--- RECORDS PROVIDED ---

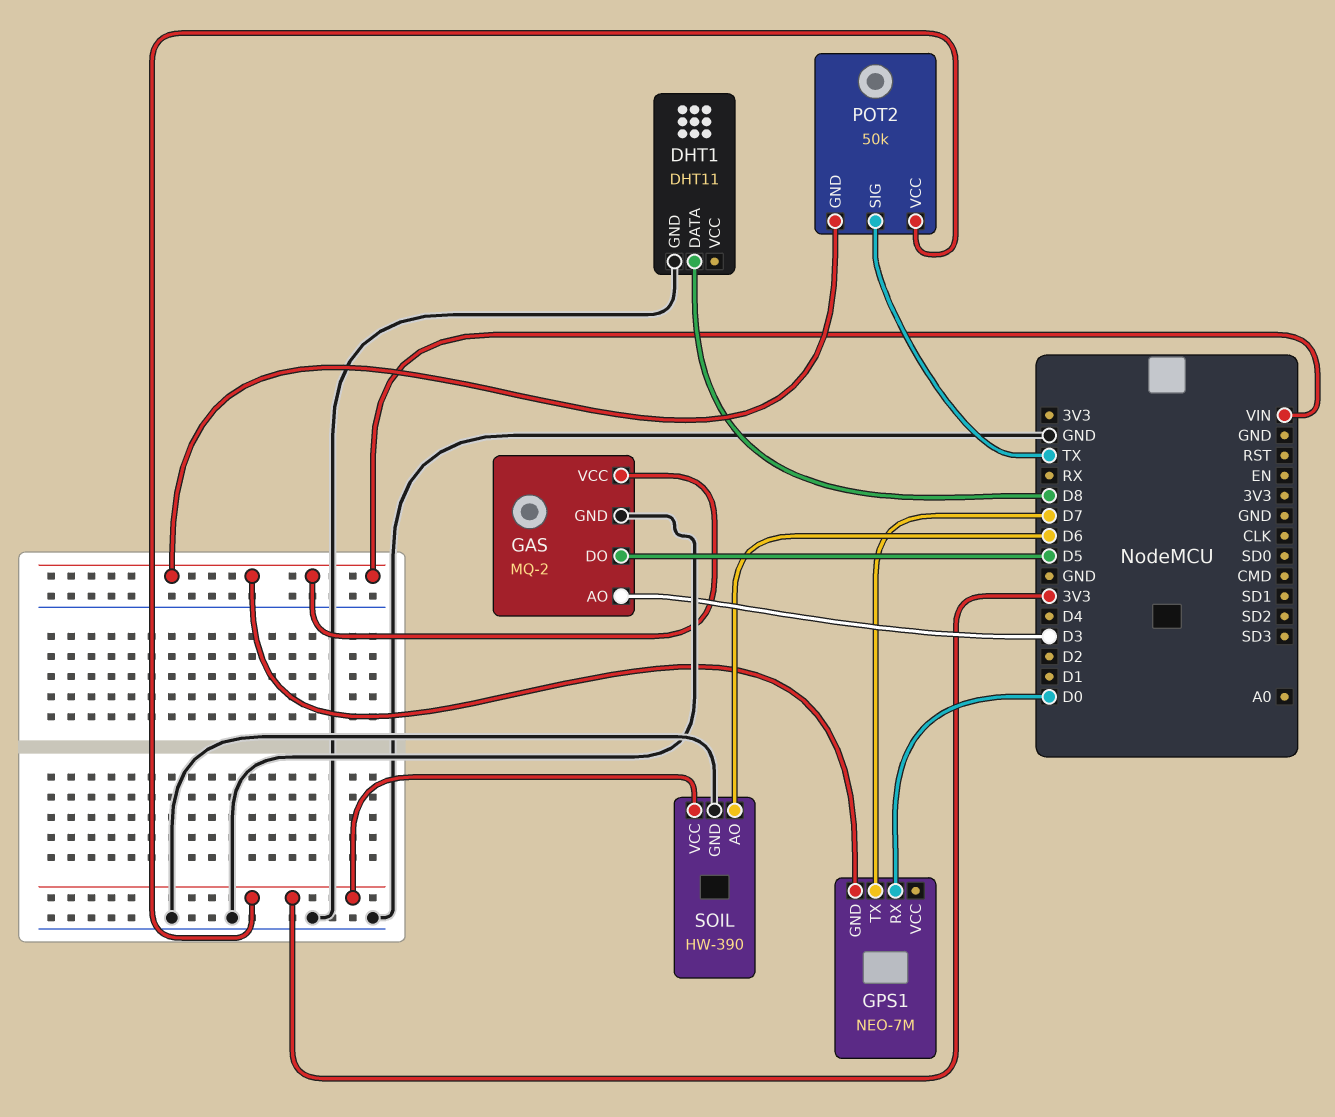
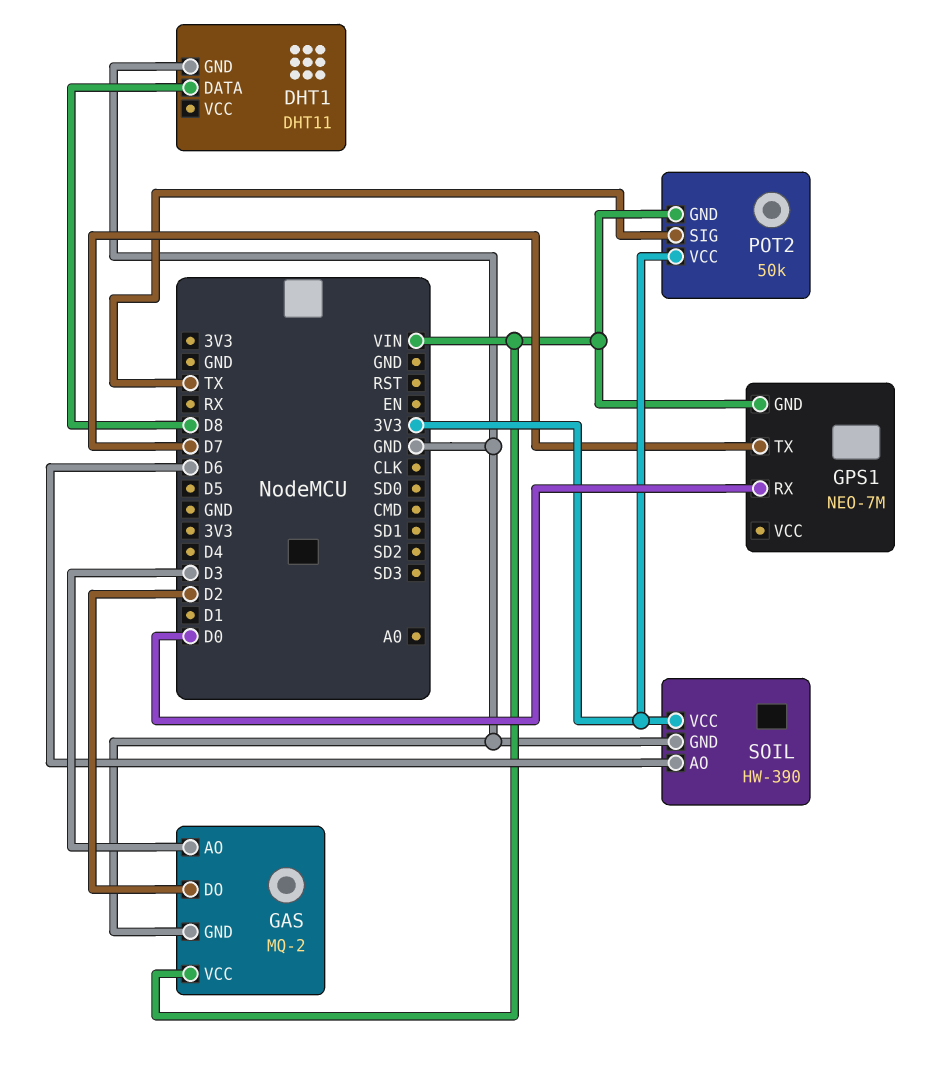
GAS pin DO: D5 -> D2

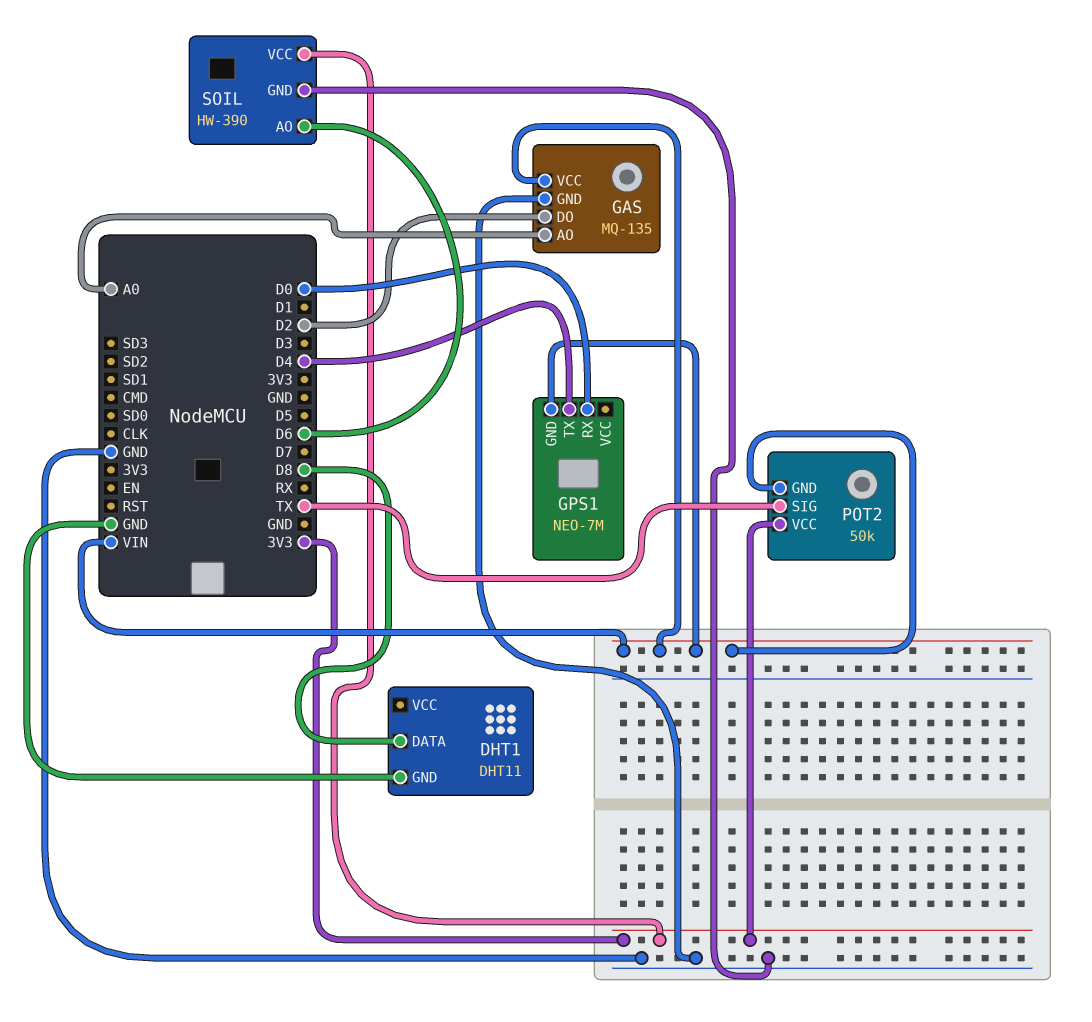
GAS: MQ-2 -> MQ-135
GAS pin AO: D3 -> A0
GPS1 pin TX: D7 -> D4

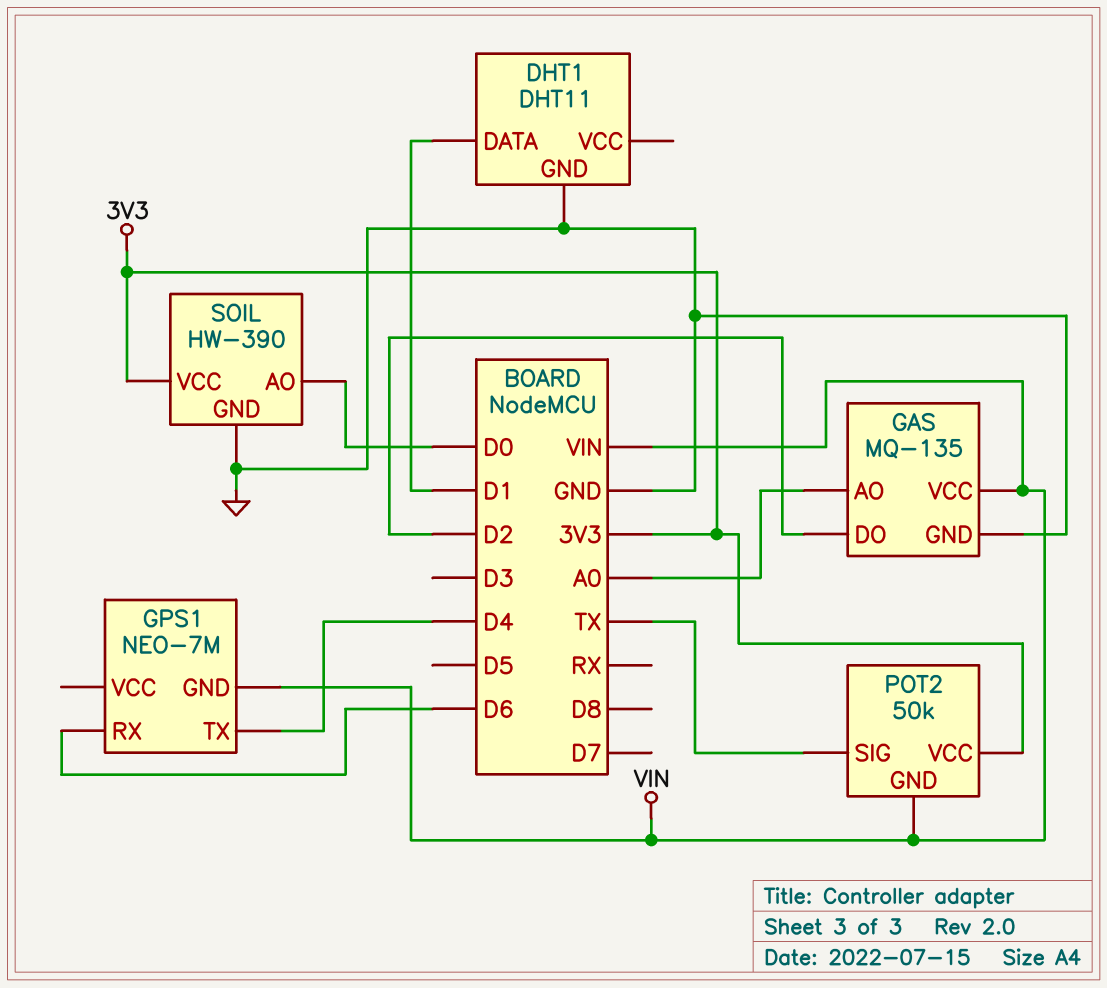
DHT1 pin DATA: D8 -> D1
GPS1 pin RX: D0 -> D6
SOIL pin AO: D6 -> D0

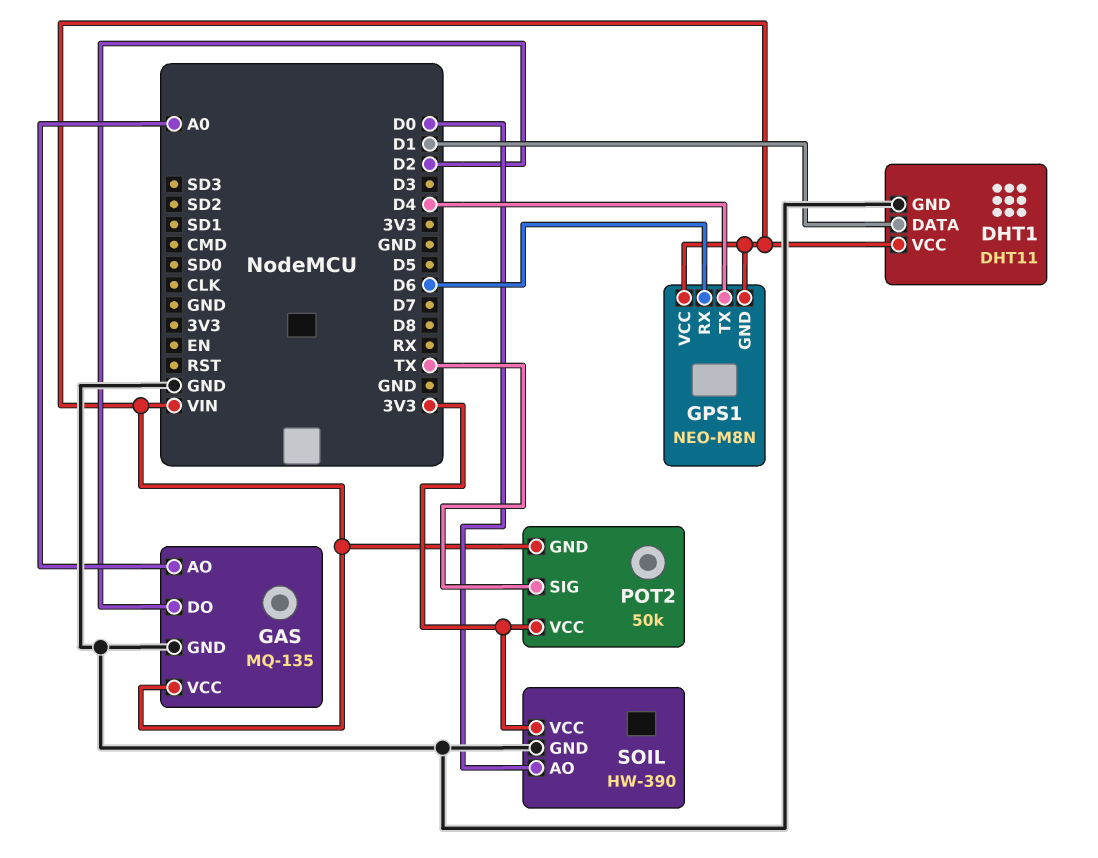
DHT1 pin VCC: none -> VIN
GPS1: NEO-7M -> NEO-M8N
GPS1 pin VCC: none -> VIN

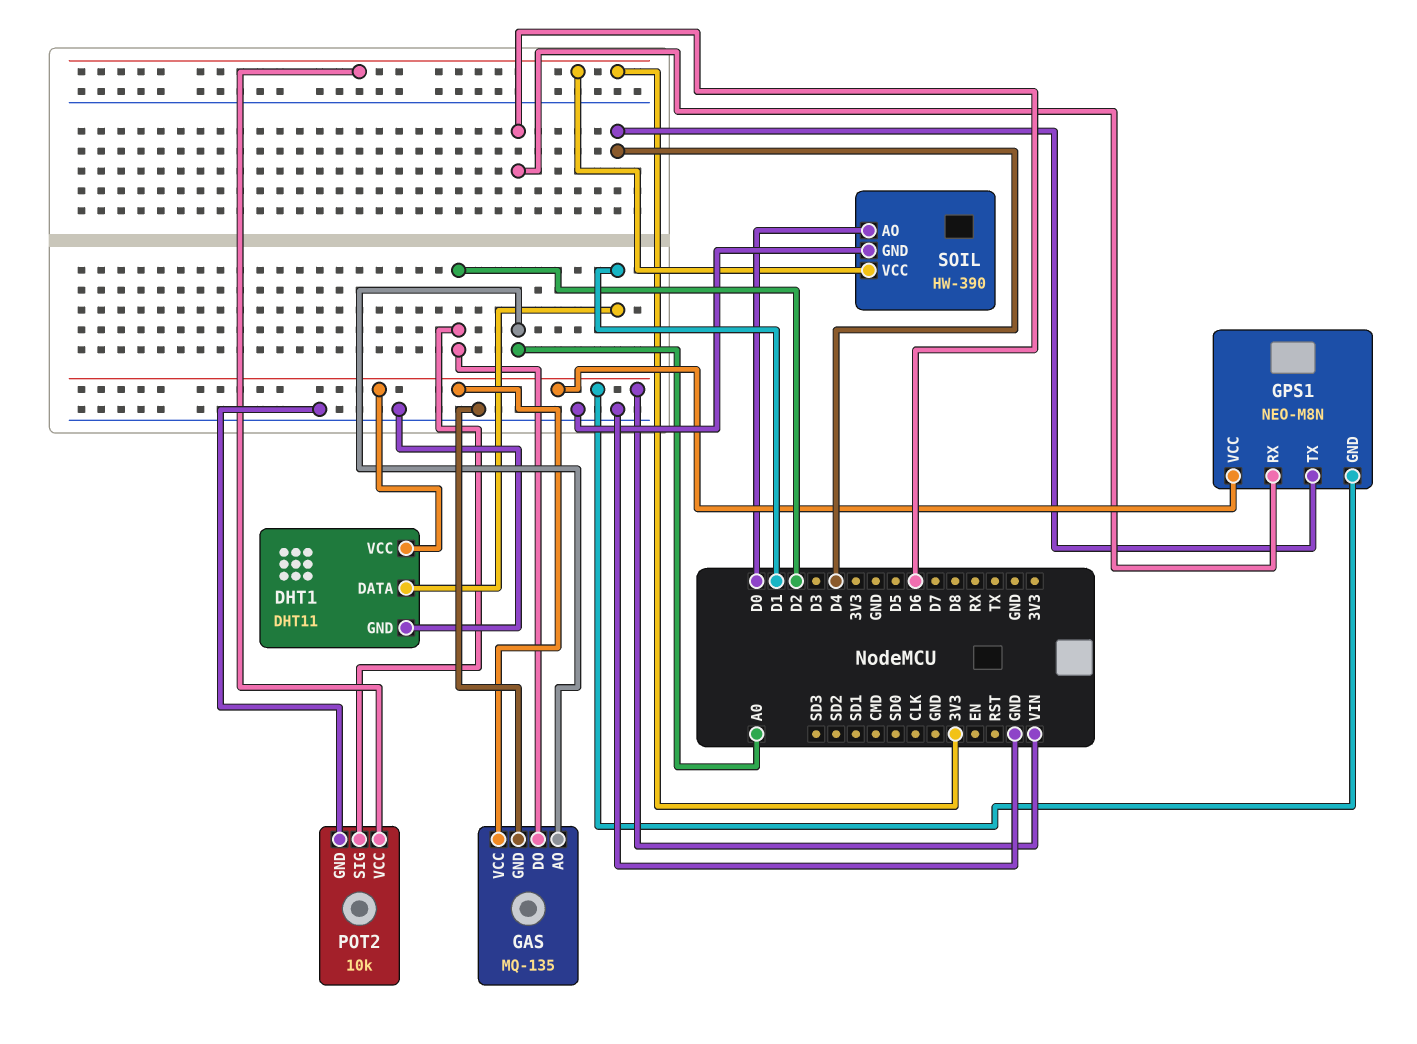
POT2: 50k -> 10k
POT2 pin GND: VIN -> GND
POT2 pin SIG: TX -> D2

---
--- RECORDS PROVIDED ---

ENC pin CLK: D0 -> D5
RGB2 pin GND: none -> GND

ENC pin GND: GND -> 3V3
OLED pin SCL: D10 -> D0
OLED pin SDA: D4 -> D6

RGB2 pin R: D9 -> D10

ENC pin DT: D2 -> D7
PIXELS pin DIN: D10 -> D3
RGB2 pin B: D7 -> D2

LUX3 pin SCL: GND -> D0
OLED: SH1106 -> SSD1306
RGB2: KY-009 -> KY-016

---

Exactly the lines above, from the one containing "GAS pin DO: D5 -> D2" down to the one containing "POT2 pin SIG: TX -> D2", are to be repeated, including both ends. Pictures are not part of the copy.

• [SOLUTION TO THE EXERCISE]
GAS pin DO: D5 -> D2

GAS: MQ-2 -> MQ-135
GAS pin AO: D3 -> A0
GPS1 pin TX: D7 -> D4

DHT1 pin DATA: D8 -> D1
GPS1 pin RX: D0 -> D6
SOIL pin AO: D6 -> D0

DHT1 pin VCC: none -> VIN
GPS1: NEO-7M -> NEO-M8N
GPS1 pin VCC: none -> VIN

POT2: 50k -> 10k
POT2 pin GND: VIN -> GND
POT2 pin SIG: TX -> D2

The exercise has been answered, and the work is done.